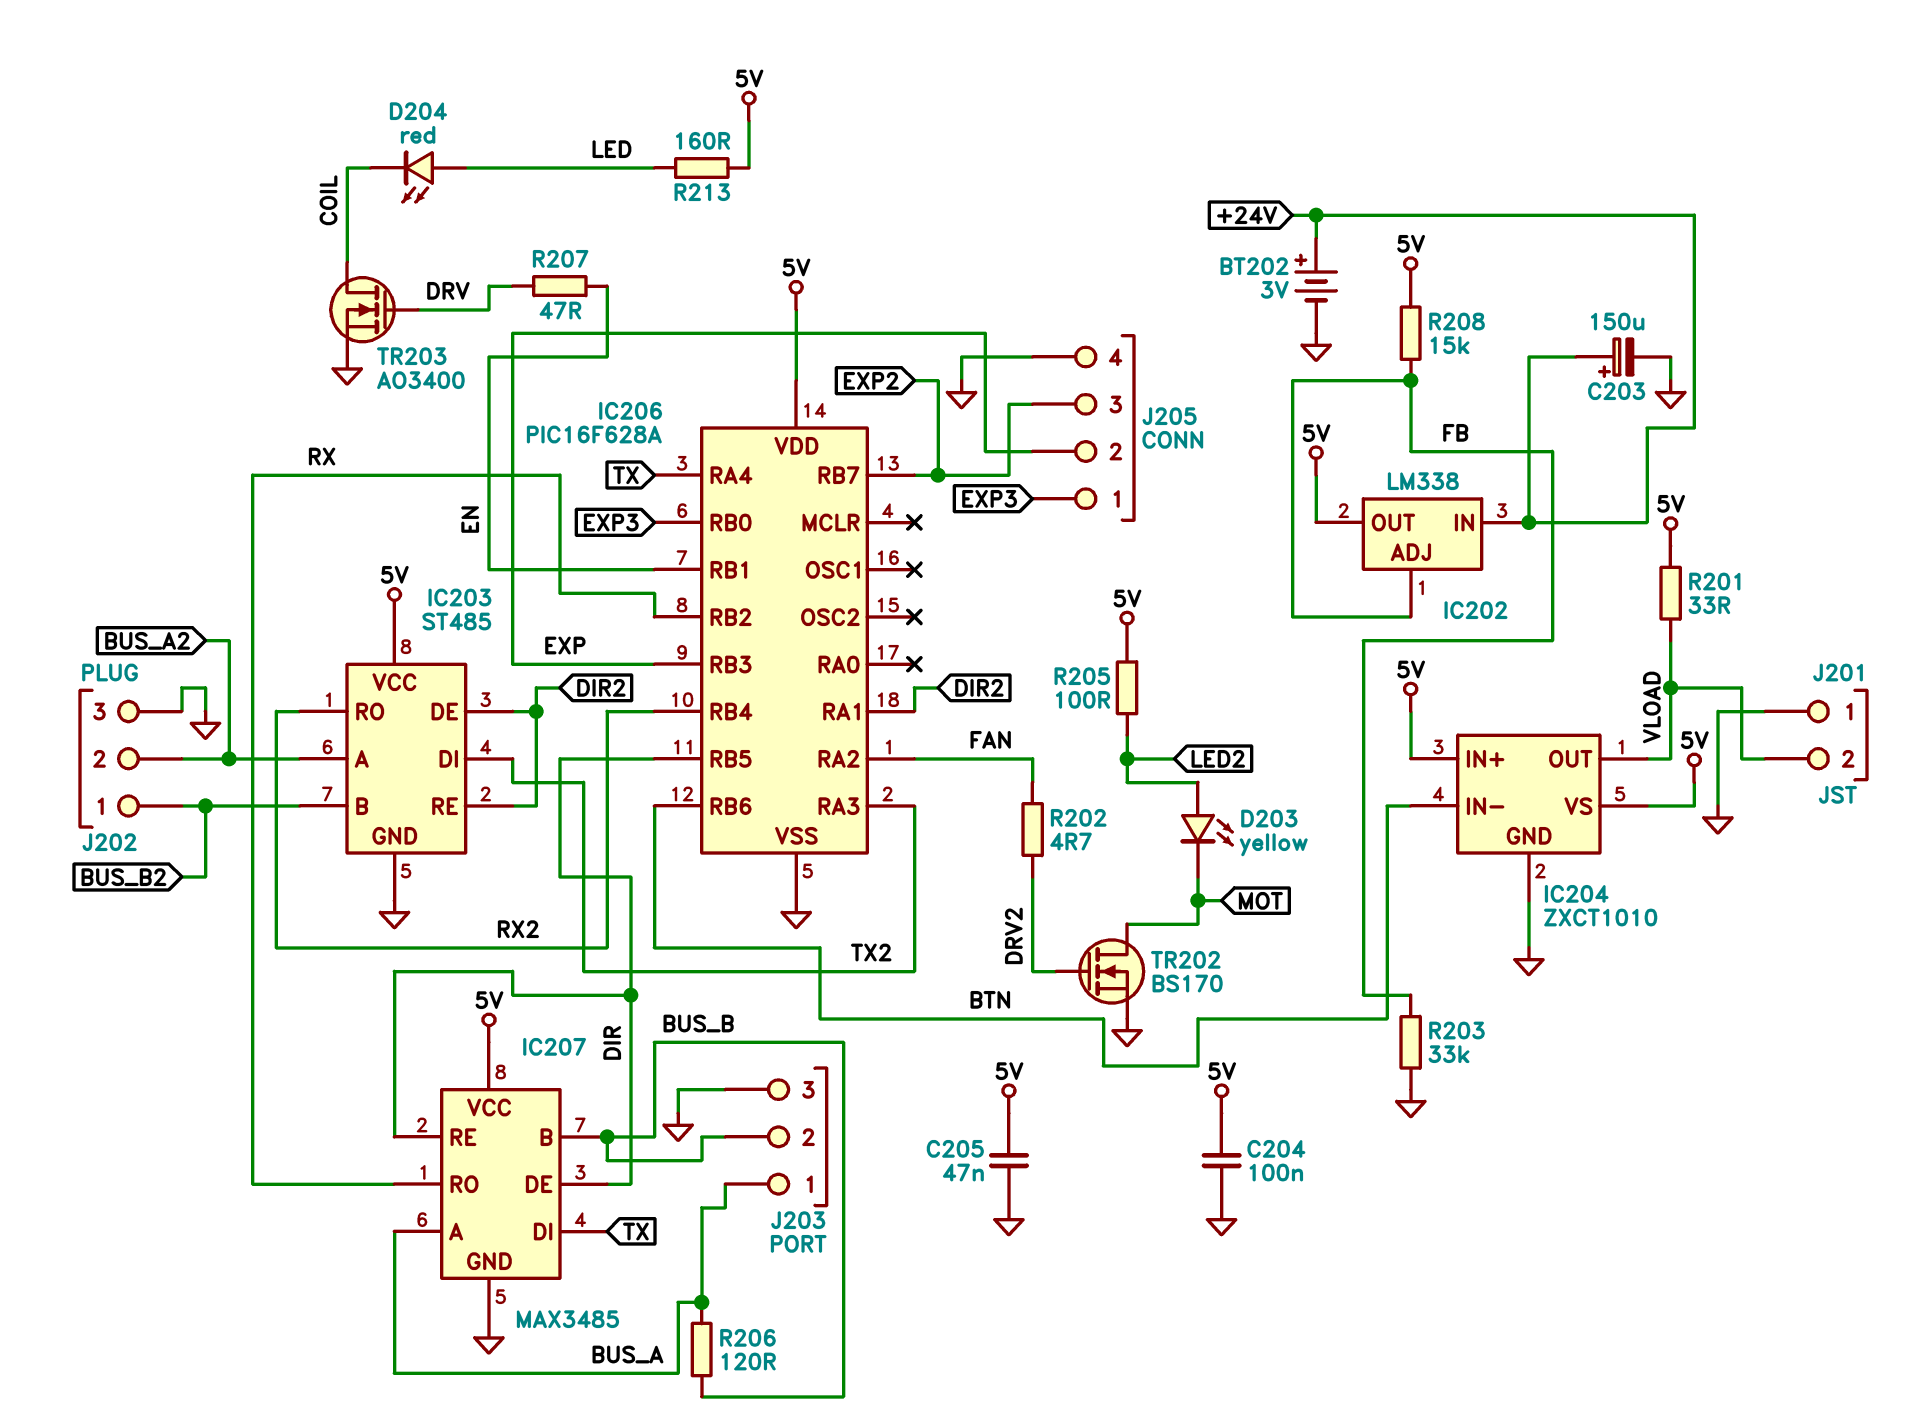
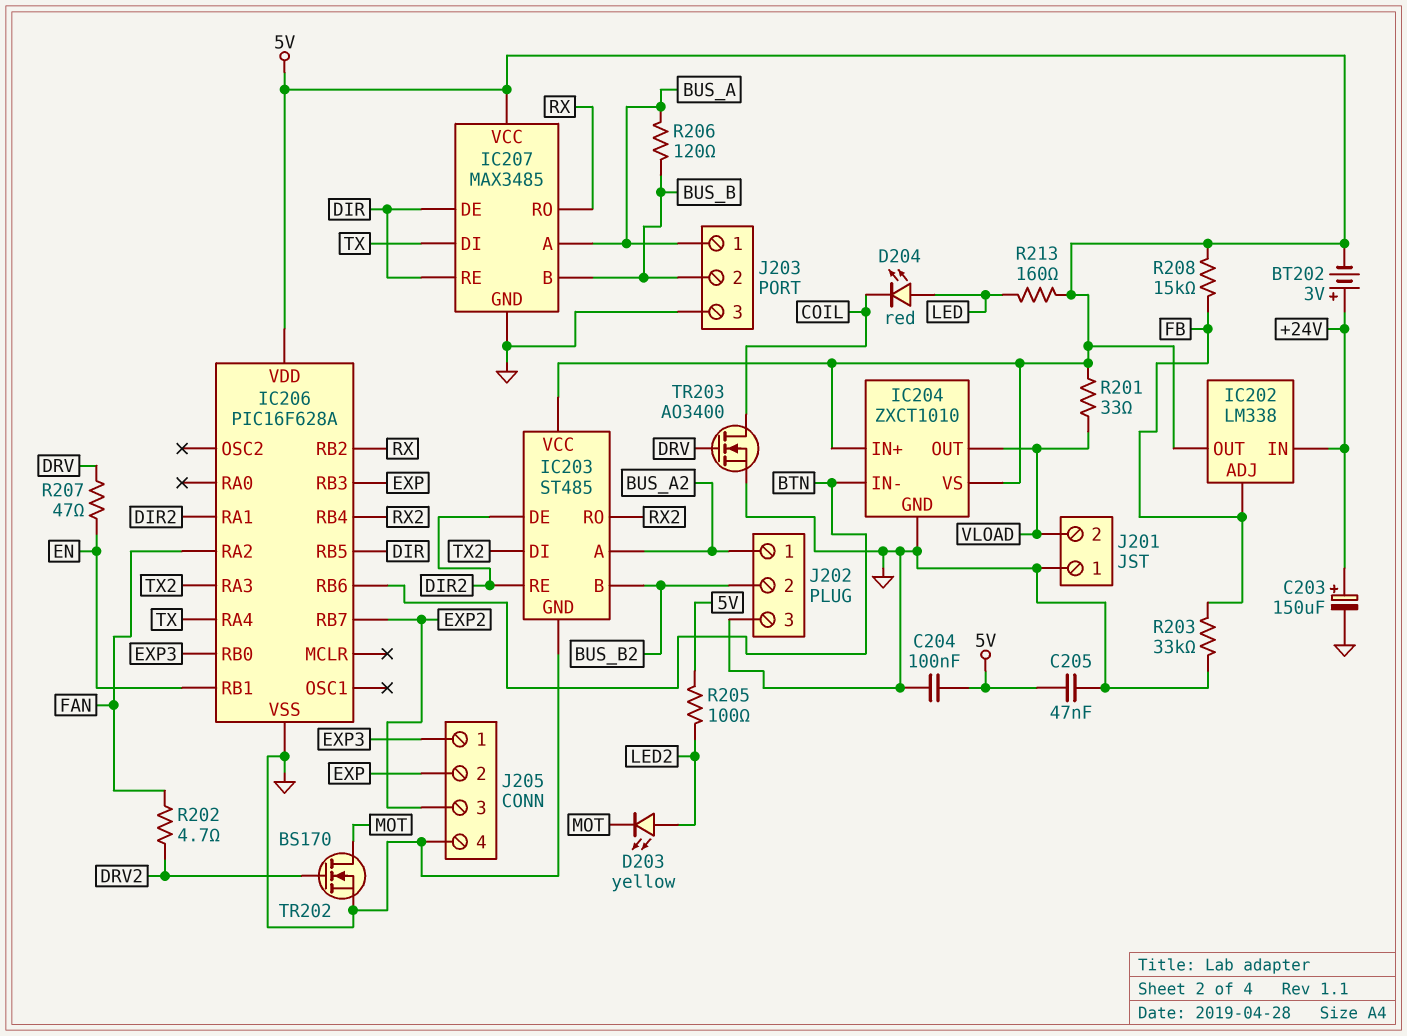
BT202: 3V (plus +24V, minus GND) -> 3V (plus +24V, minus 5V)
J202 pin 1: BUS_B2 -> BUS_A2
J202 pin 2: BUS_A2 -> BUS_B2

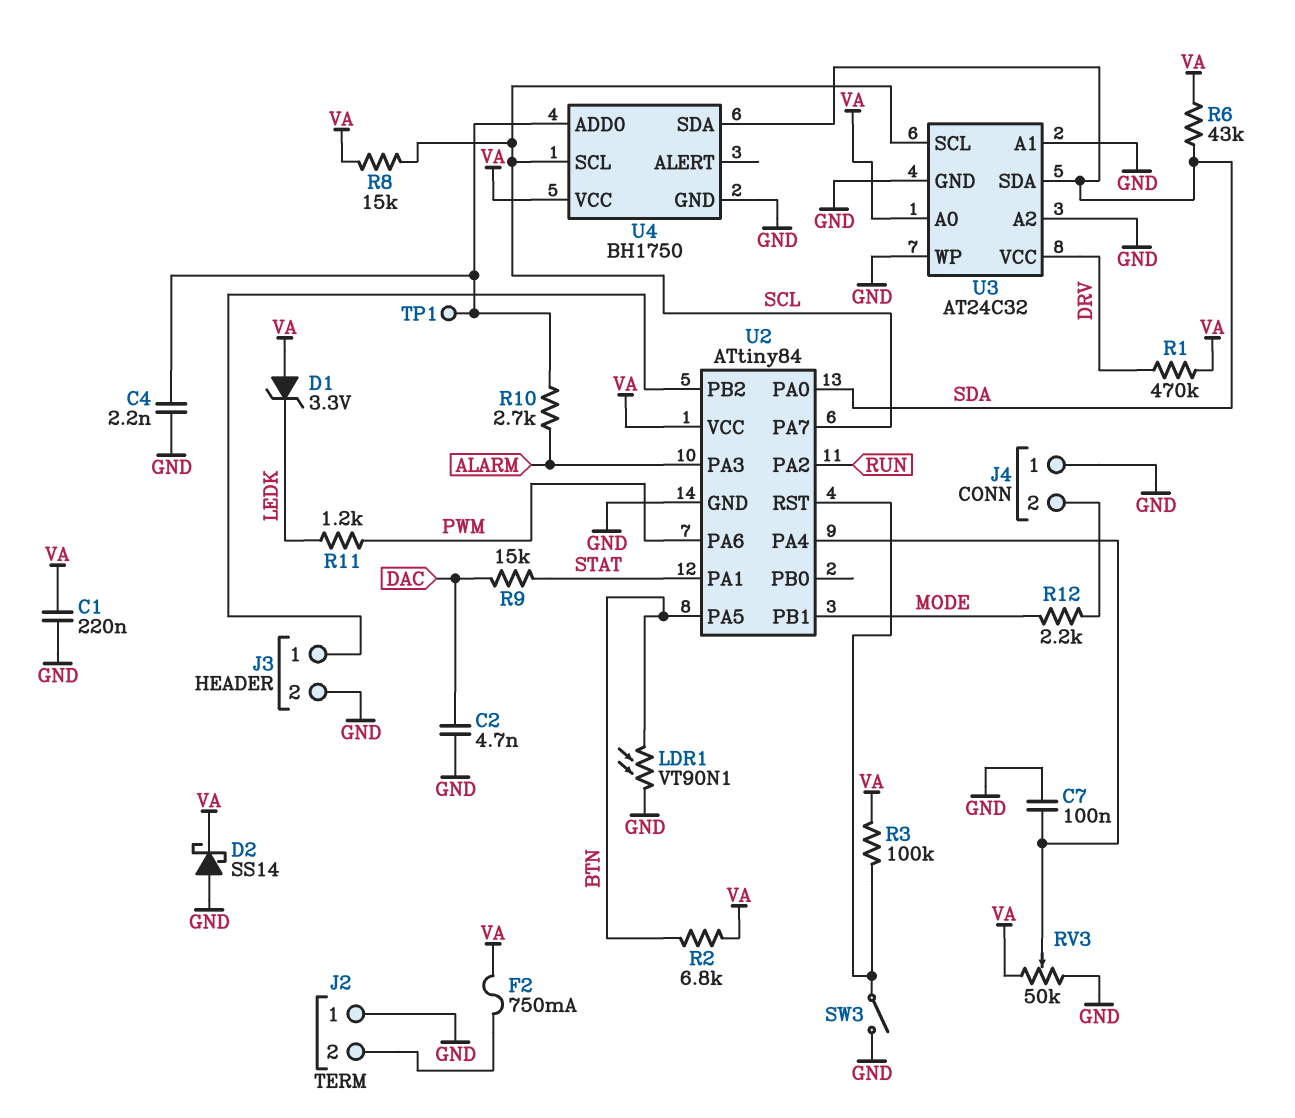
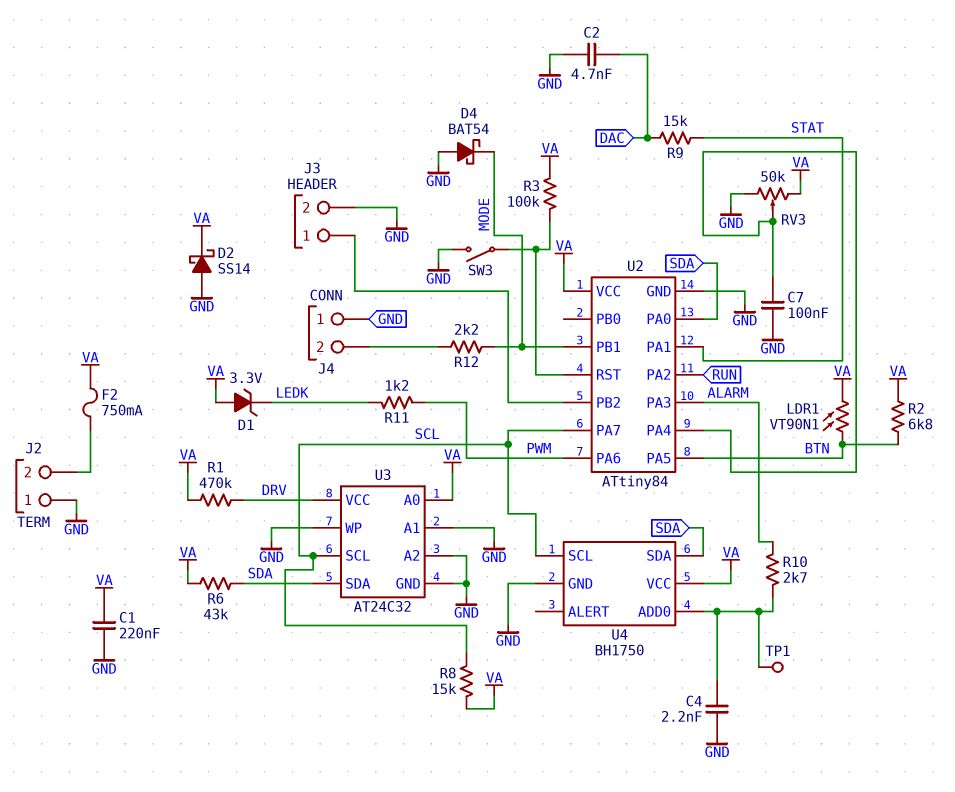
D4: none -> schottky BAT54 (A GND, K MODE)
LDR1: VT90N1 (BTN, GND) -> VT90N1 (BTN, VA)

◆ TASK BRIEF
Print exactly the lines that run from the line containing "D4: none -> schottky BAT54 (A GND, K MODE)" to the end of the data, both ends included.

◆ ANSWER BOX
D4: none -> schottky BAT54 (A GND, K MODE)
LDR1: VT90N1 (BTN, GND) -> VT90N1 (BTN, VA)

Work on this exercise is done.